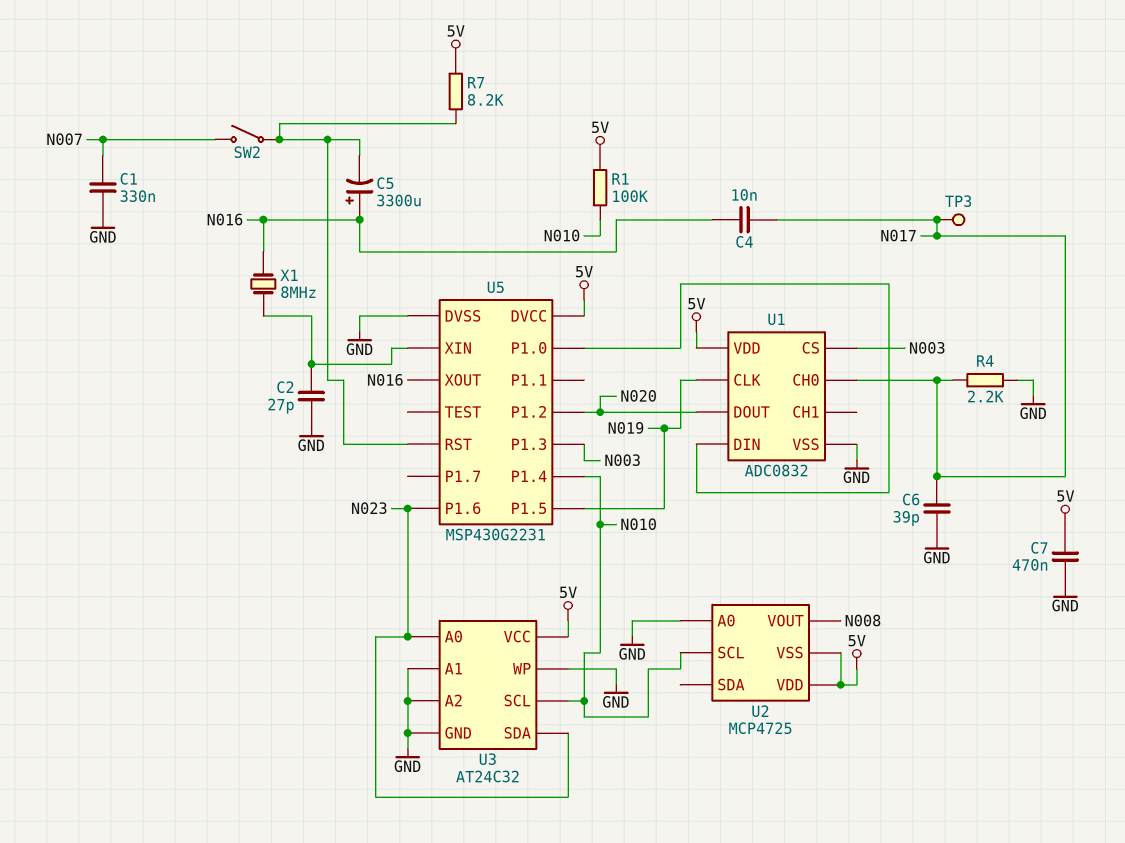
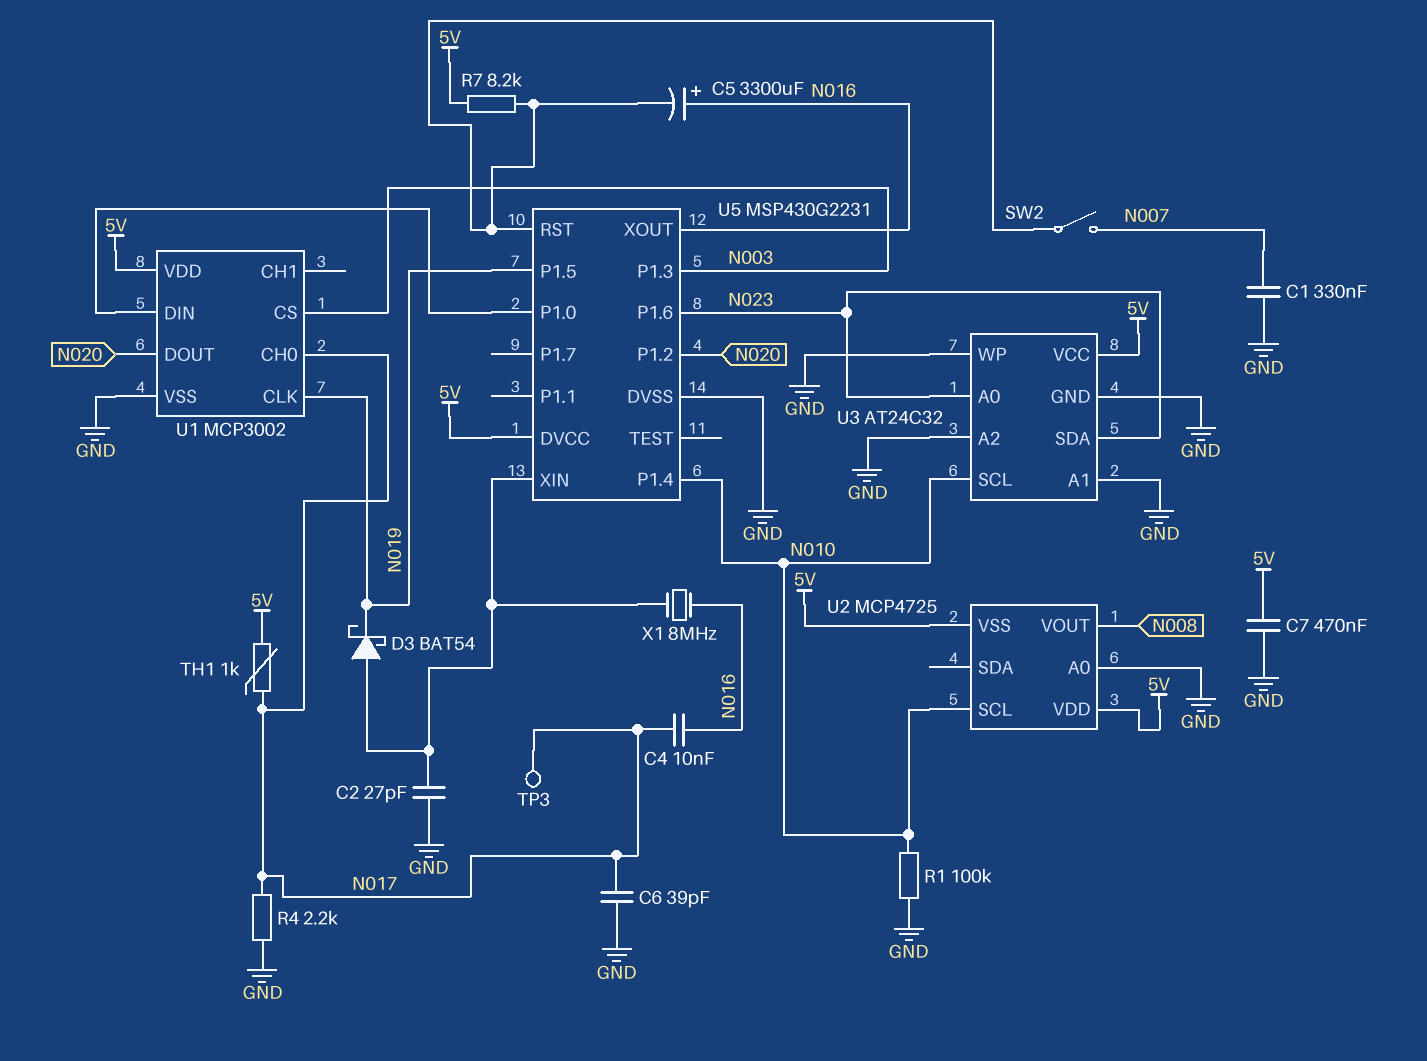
D3: none -> schottky BAT54 (A U5/XIN, K N019)
R1: 100k (5V, N010) -> 100k (GND, N010)
TH1: none -> 1k (5V, N017)
U1: ADC0832 -> MCP3002

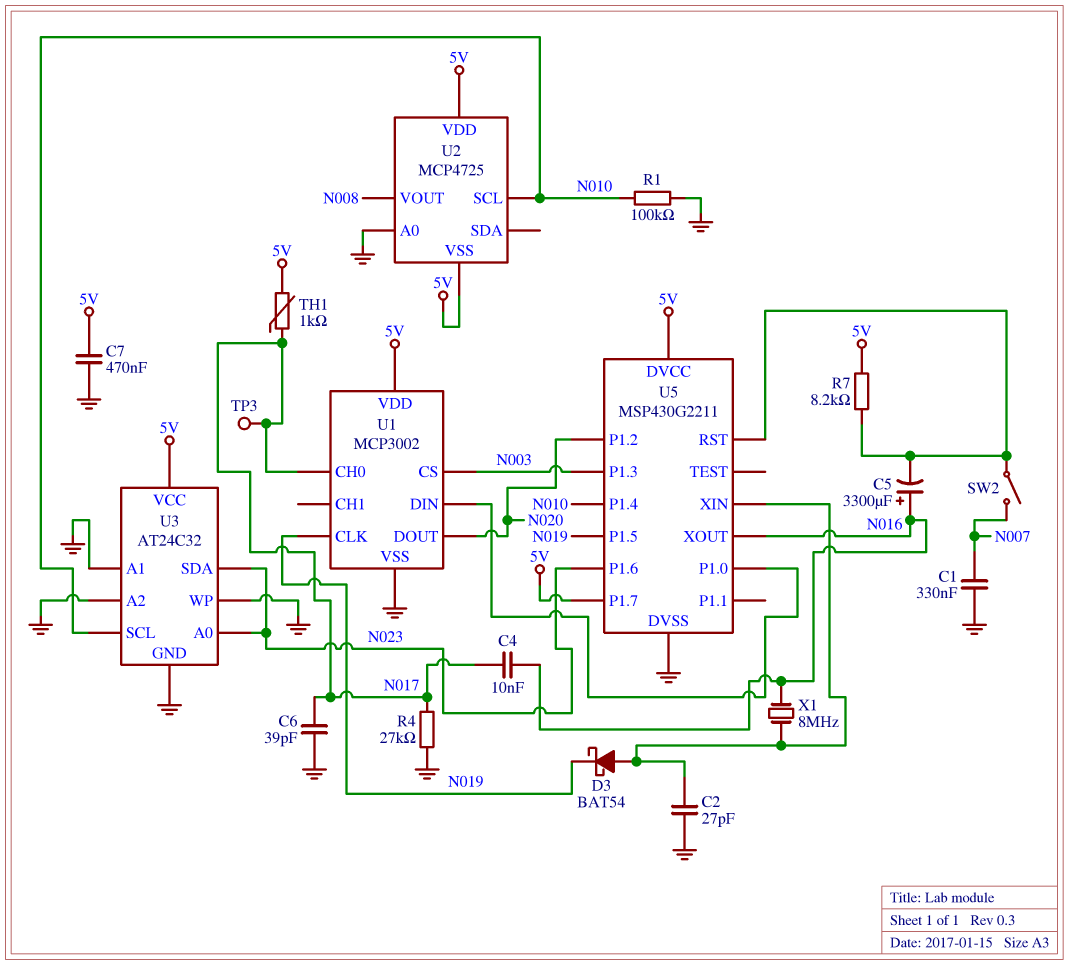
R4: 2.2k (GND, N017) -> 27k (GND, N017)
U5: MSP430G2231 -> MSP430G2211
U5 pin P1.7: none -> 5V

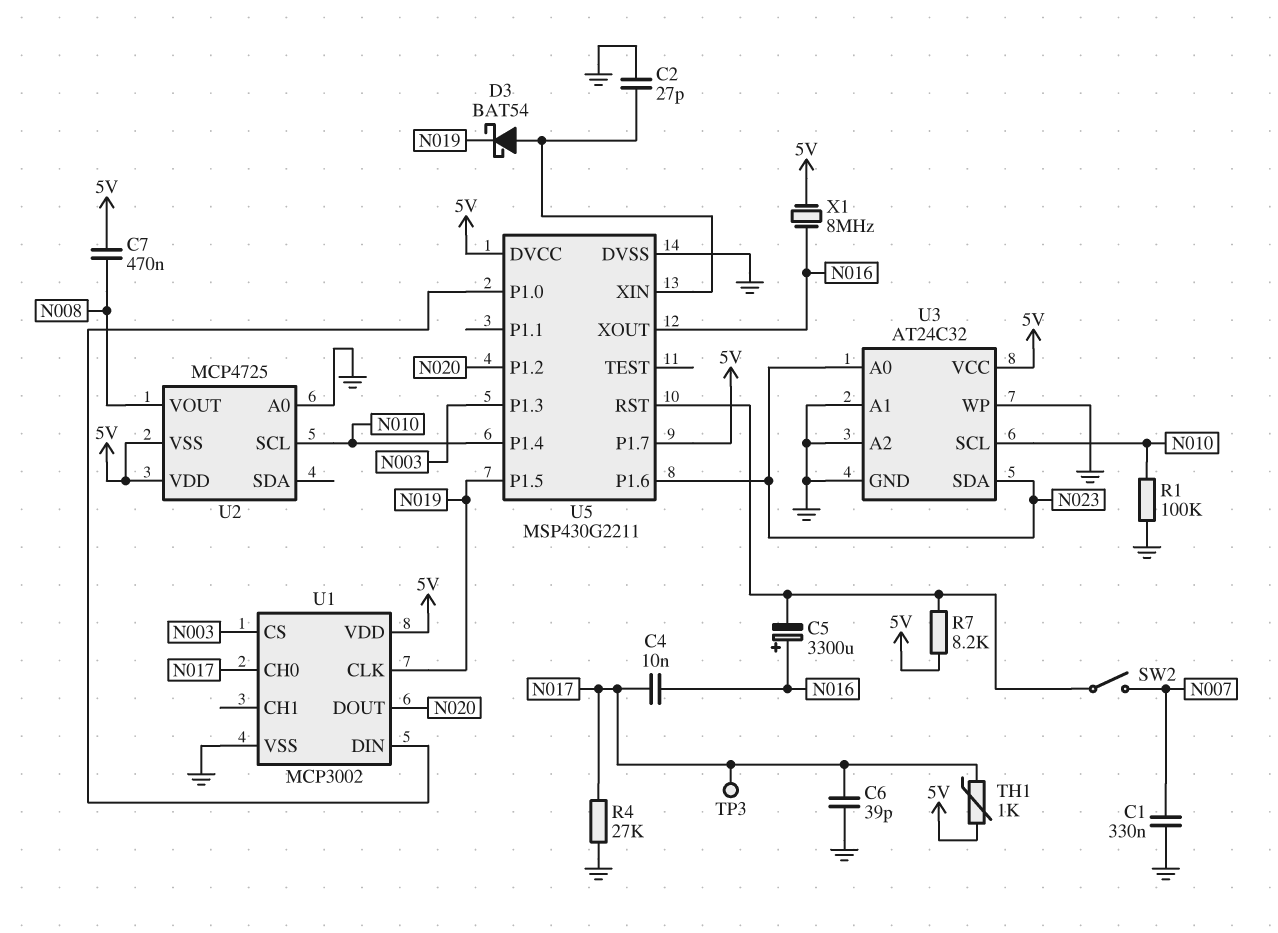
C7: 470nF (5V, GND) -> 470nF (5V, N008)
X1: 8MHz (N016, U5/XIN) -> 8MHz (5V, N016)

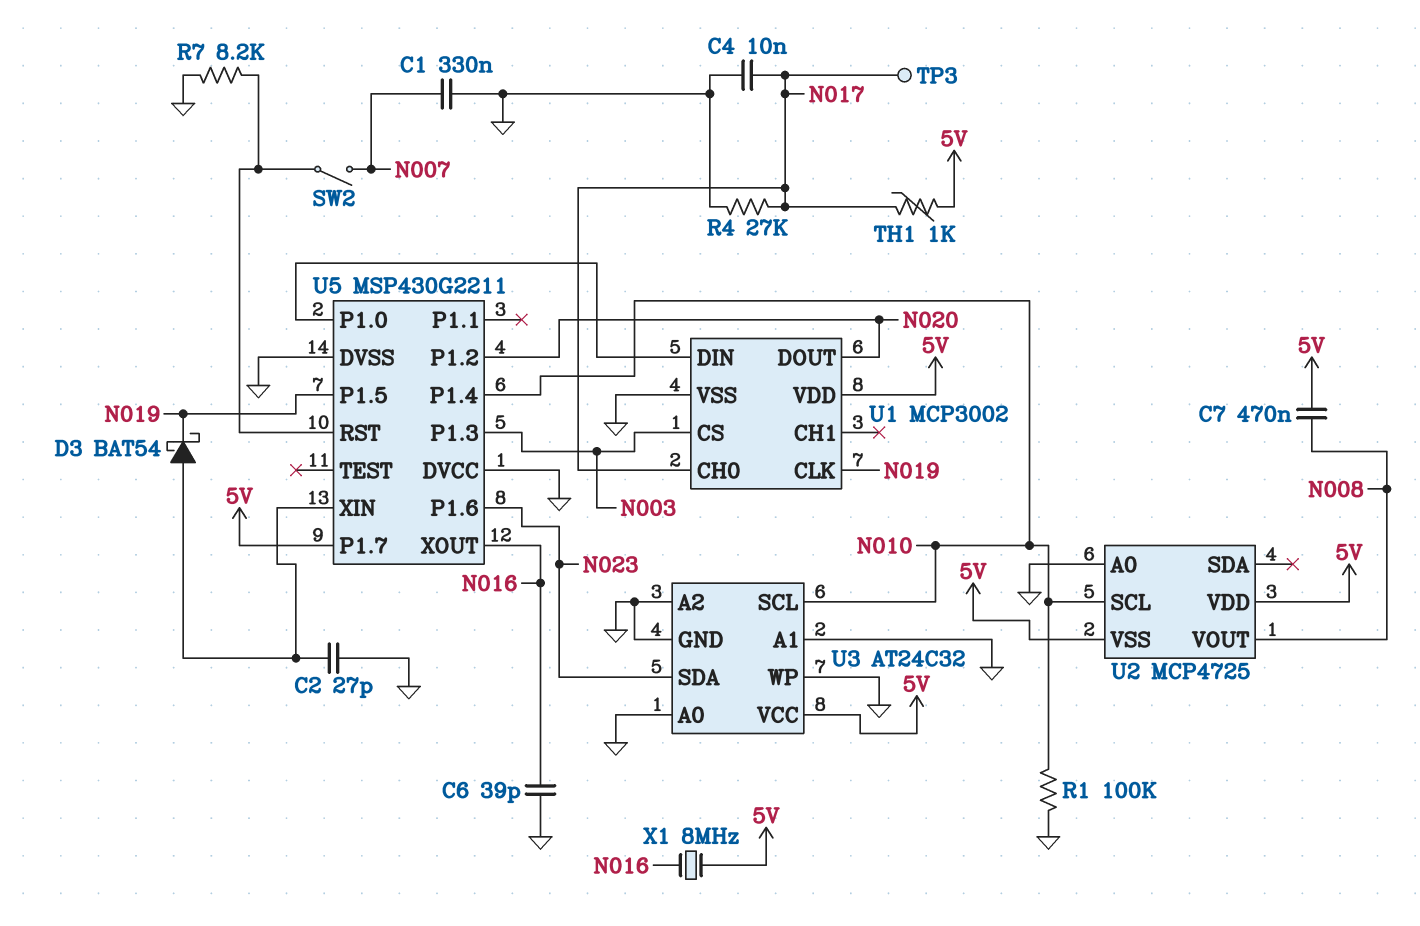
C4: 10nF (N016, N017) -> 10nF (GND, N017)
C5: 3300uF (plus N016, minus U5/RST) -> none
C6: 39pF (GND, N017) -> 39pF (GND, N016)
R7: 8.2k (5V, U5/RST) -> 8.2k (GND, U5/RST)
U3 pin A0: N023 -> GND
U5 pin DVCC: 5V -> GND

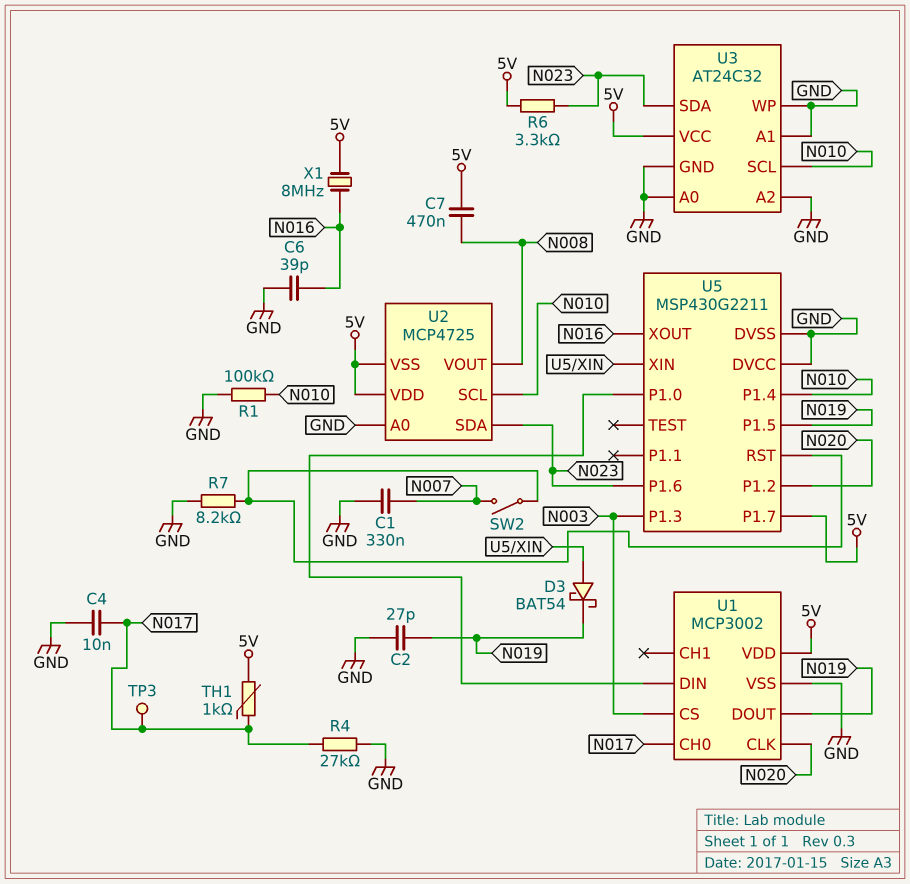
C2: 27pF (GND, U5/XIN) -> 27pF (GND, N019)
R6: none -> 3.3k (5V, N023)
U1 pin CLK: N019 -> N020
U1 pin DOUT: N020 -> N019
U2 pin SDA: none -> N023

☆ ☆ ☆ ☆ ☆ ☆ ☆

- ASSIGNED TASK
All of the material above should be reproduced exactly, except the pictures.

- SOLUTION TO THE PROBLEM
D3: none -> schottky BAT54 (A U5/XIN, K N019)
R1: 100k (5V, N010) -> 100k (GND, N010)
TH1: none -> 1k (5V, N017)
U1: ADC0832 -> MCP3002

R4: 2.2k (GND, N017) -> 27k (GND, N017)
U5: MSP430G2231 -> MSP430G2211
U5 pin P1.7: none -> 5V

C7: 470nF (5V, GND) -> 470nF (5V, N008)
X1: 8MHz (N016, U5/XIN) -> 8MHz (5V, N016)

C4: 10nF (N016, N017) -> 10nF (GND, N017)
C5: 3300uF (plus N016, minus U5/RST) -> none
C6: 39pF (GND, N017) -> 39pF (GND, N016)
R7: 8.2k (5V, U5/RST) -> 8.2k (GND, U5/RST)
U3 pin A0: N023 -> GND
U5 pin DVCC: 5V -> GND

C2: 27pF (GND, U5/XIN) -> 27pF (GND, N019)
R6: none -> 3.3k (5V, N023)
U1 pin CLK: N019 -> N020
U1 pin DOUT: N020 -> N019
U2 pin SDA: none -> N023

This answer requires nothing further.